▶ [Input records]
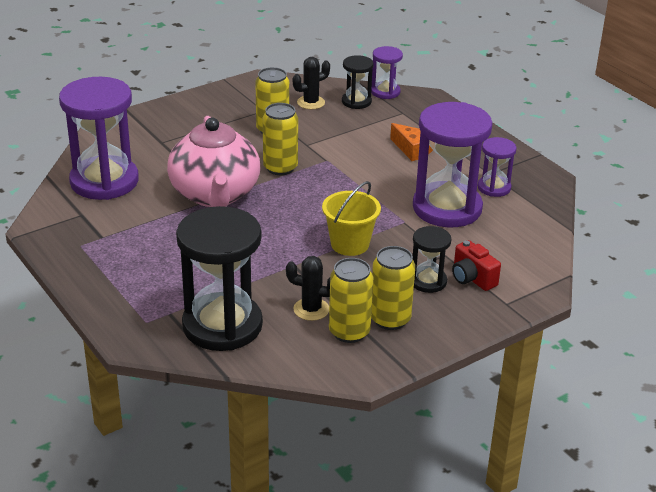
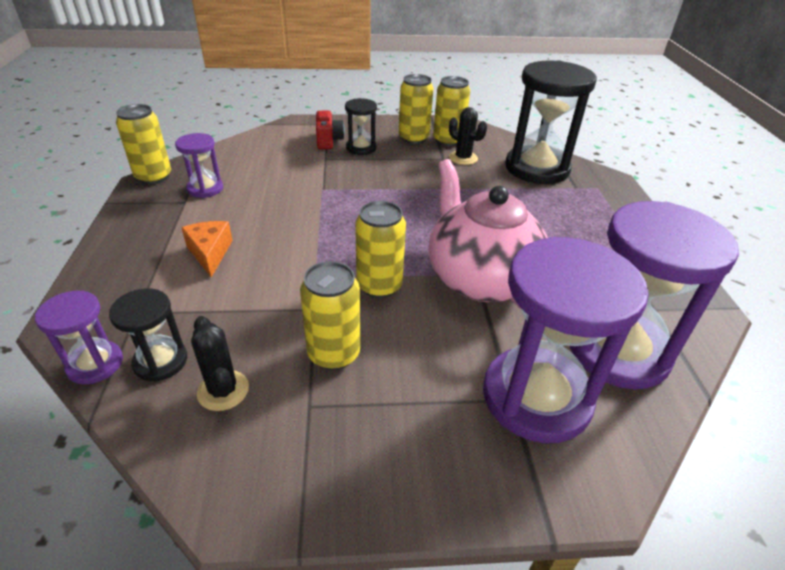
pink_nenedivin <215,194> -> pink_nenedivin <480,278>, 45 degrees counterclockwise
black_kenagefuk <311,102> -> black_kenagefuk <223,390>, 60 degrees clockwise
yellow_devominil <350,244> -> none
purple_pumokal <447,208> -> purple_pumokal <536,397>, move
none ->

▶ [Problem to work on]
Your answer must be the line containing "black_kenagefuk <311,102> ->" and each line after it in the listing above, copied exactly.

▶ [Written reply]
black_kenagefuk <311,102> -> black_kenagefuk <223,390>, 60 degrees clockwise
yellow_devominil <350,244> -> none
purple_pumokal <447,208> -> purple_pumokal <536,397>, move
none ->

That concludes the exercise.